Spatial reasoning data
################

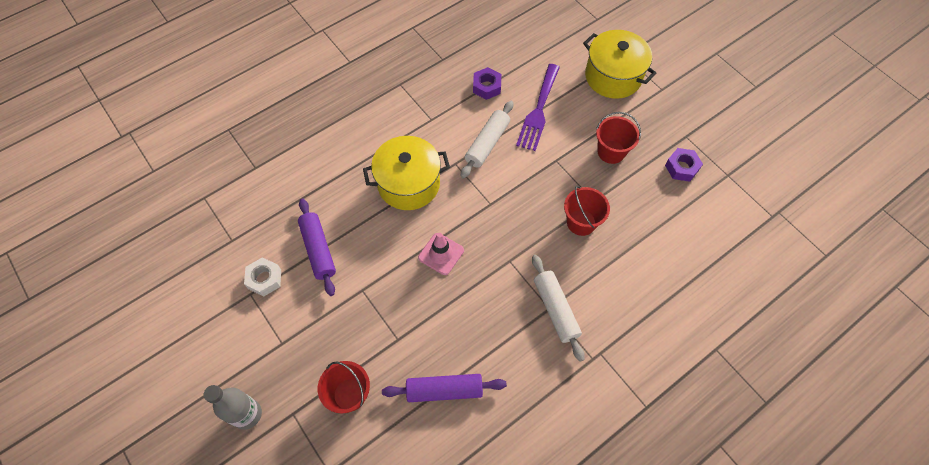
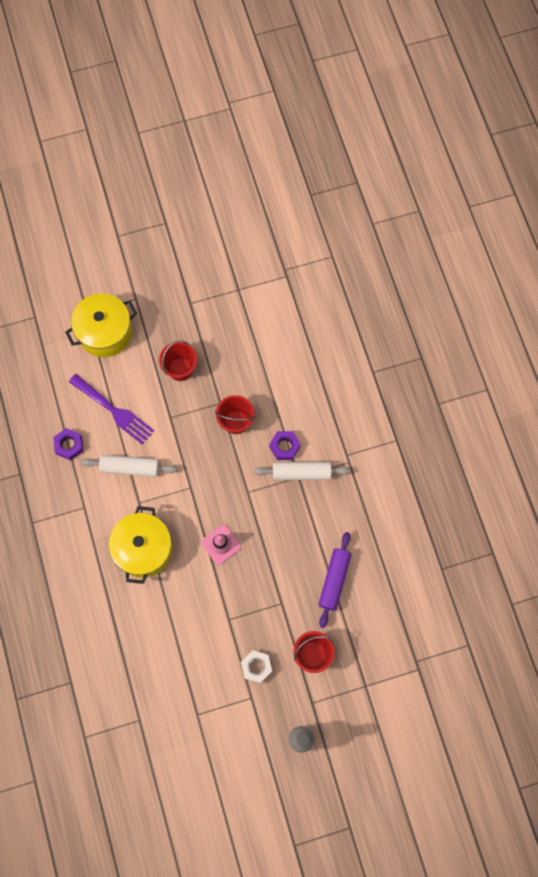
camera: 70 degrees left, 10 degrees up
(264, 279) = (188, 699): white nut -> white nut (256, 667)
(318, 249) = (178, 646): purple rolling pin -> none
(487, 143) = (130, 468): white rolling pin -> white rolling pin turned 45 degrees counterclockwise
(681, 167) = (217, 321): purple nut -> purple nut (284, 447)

################

- **How to complete this task**
Each line from the one containing "(487, 143) = (130, 468): white" through the last line of the entries above is to be returned exactly, and no others.

- **Exercise answer**
(487, 143) = (130, 468): white rolling pin -> white rolling pin turned 45 degrees counterclockwise
(681, 167) = (217, 321): purple nut -> purple nut (284, 447)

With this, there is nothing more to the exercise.